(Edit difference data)
┌──

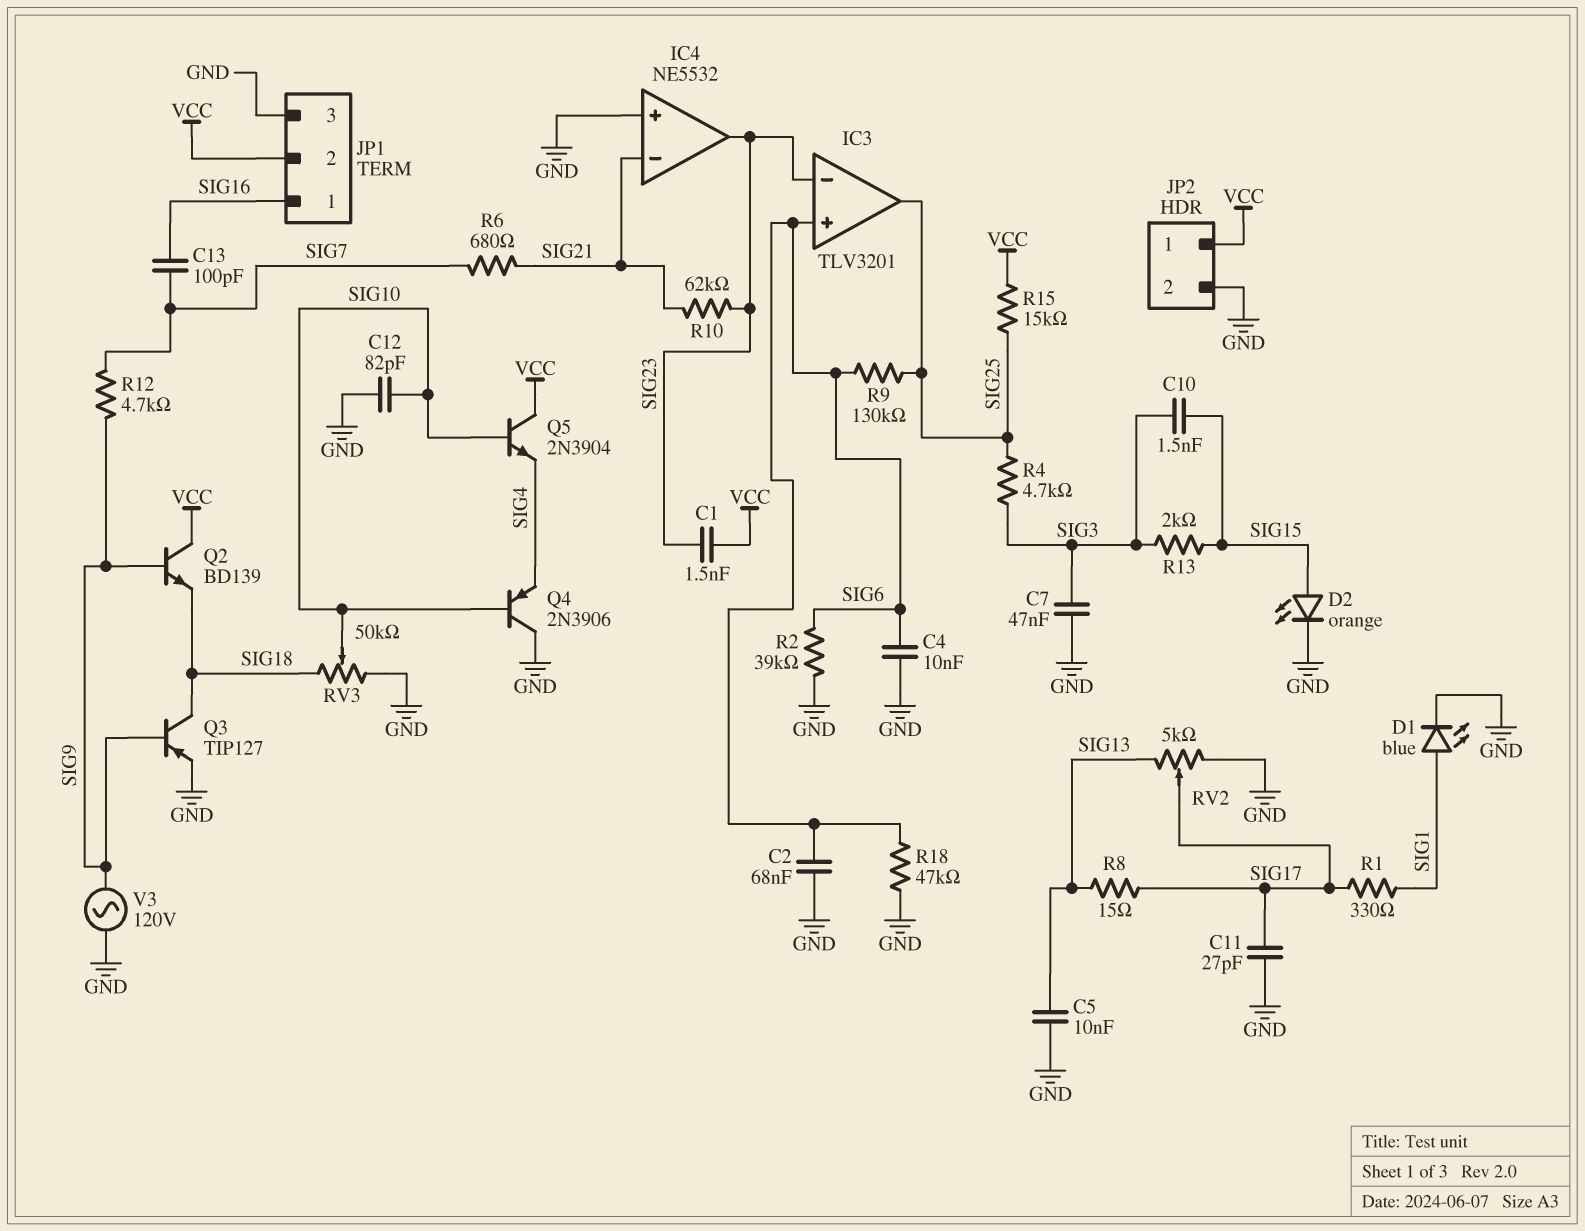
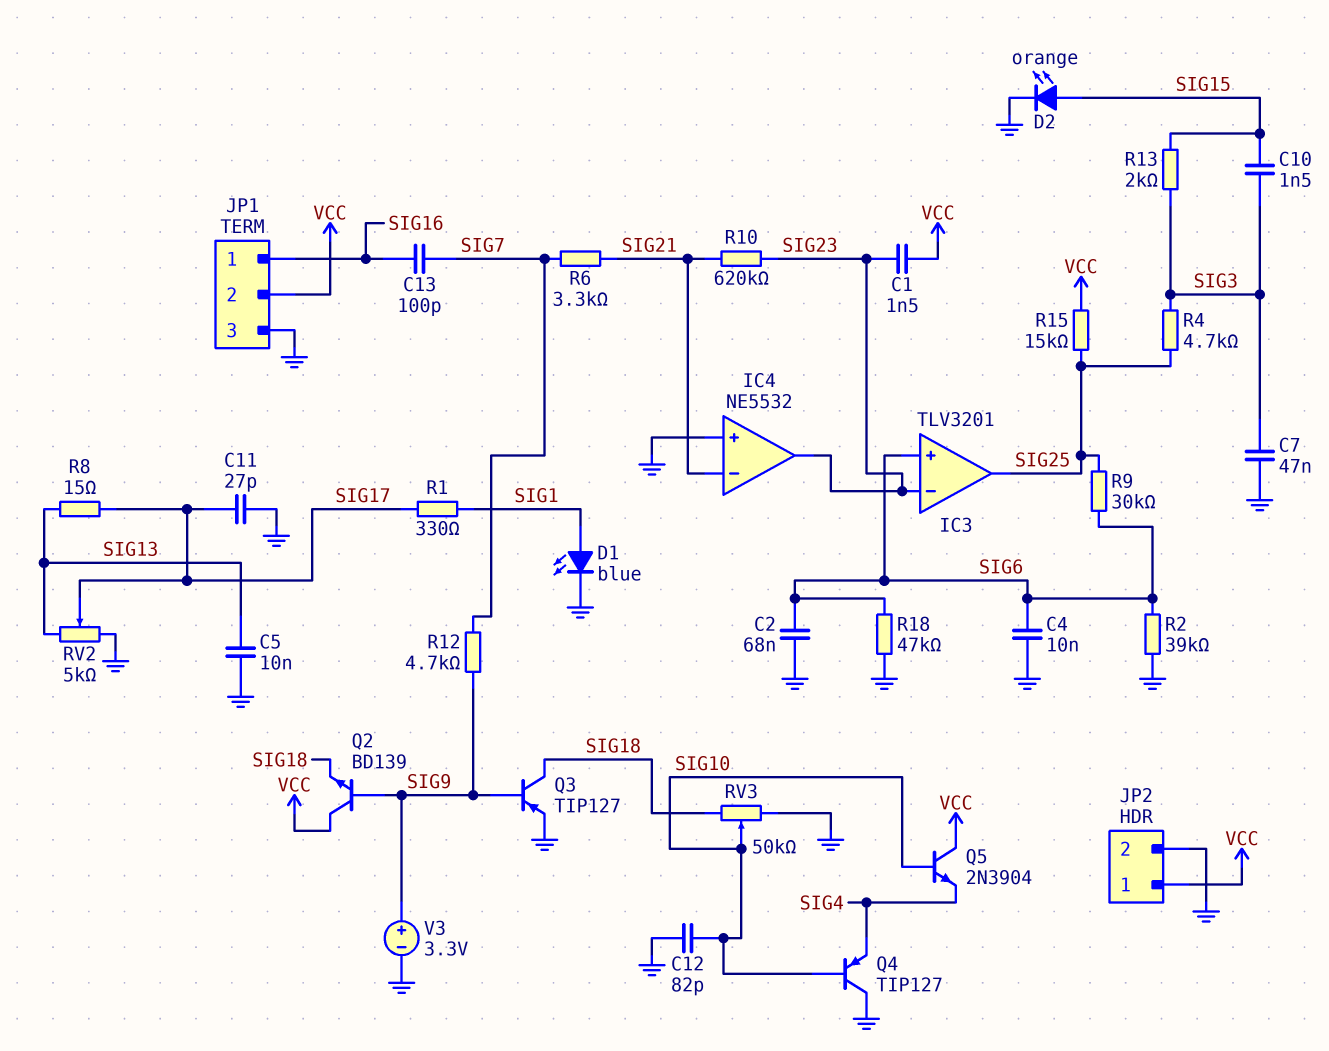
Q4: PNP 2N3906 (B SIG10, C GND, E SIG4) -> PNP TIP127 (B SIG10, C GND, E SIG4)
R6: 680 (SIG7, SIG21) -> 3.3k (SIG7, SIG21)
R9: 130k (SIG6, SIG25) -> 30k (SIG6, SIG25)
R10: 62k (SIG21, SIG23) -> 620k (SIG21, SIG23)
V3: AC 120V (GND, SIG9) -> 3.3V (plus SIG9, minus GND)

└──
┌──

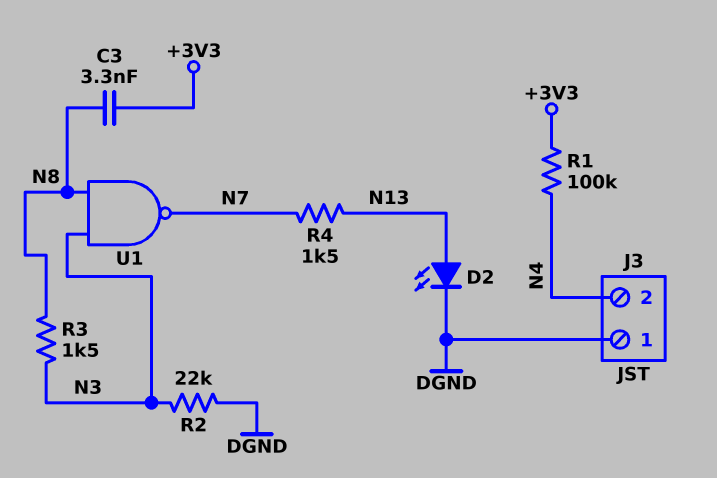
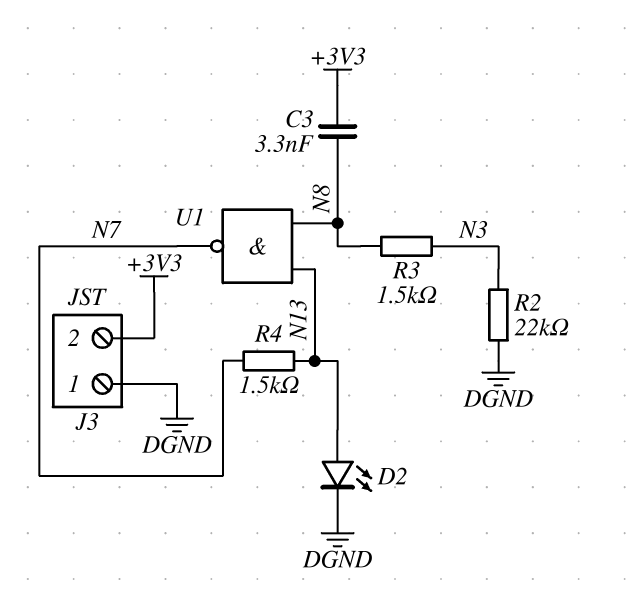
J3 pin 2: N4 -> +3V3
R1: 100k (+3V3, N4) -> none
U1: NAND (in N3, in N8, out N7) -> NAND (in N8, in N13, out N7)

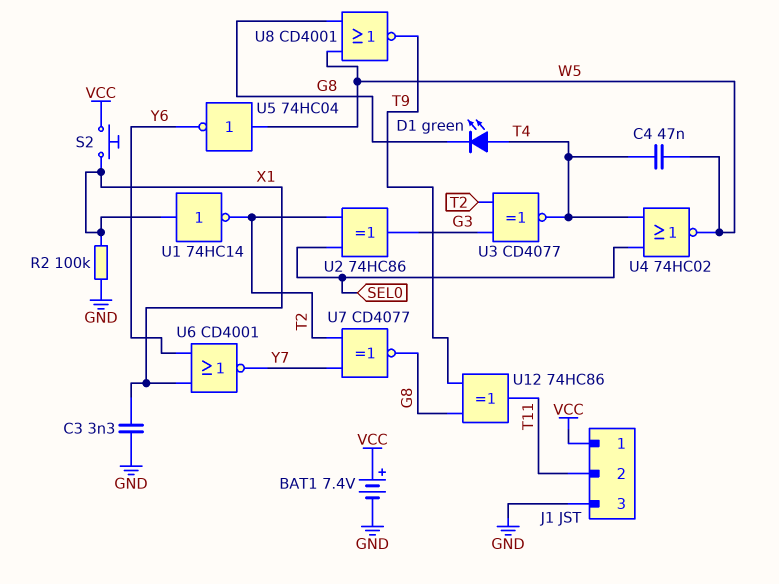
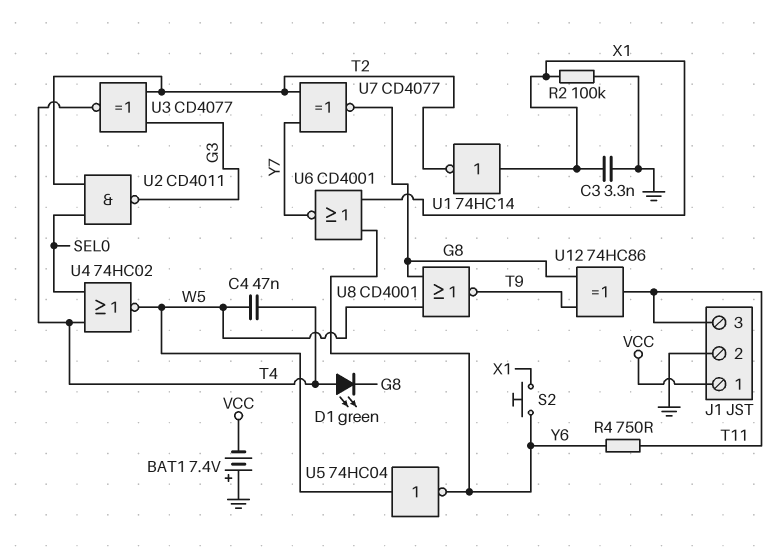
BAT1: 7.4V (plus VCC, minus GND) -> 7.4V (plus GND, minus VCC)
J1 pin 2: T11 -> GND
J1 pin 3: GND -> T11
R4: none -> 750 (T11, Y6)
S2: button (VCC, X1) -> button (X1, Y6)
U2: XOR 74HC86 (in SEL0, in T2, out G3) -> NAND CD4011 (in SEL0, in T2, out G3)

└──
┌──

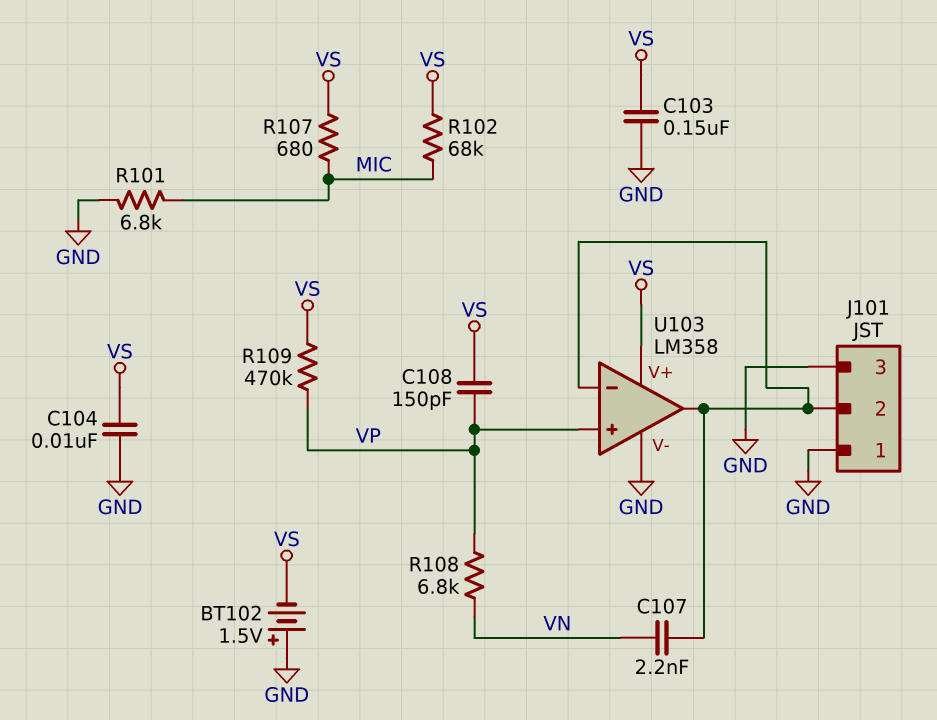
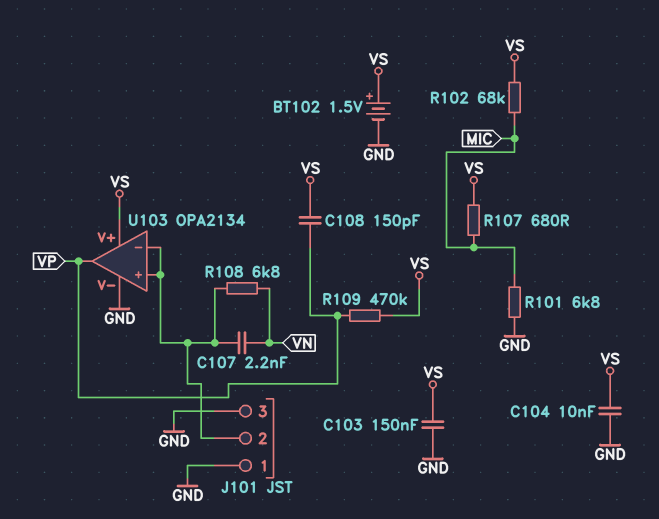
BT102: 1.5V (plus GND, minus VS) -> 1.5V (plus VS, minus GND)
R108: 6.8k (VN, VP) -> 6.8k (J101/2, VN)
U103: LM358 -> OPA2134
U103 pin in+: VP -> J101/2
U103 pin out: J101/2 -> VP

└──

§ **Task details**: Your answer should be the exact lines above from the one with "U103: LM358 -> OPA2134" through the one with "U103 pin out: J101/2 -> VP", both included, and nothing besides.

§ **Answer section**:
U103: LM358 -> OPA2134
U103 pin in+: VP -> J101/2
U103 pin out: J101/2 -> VP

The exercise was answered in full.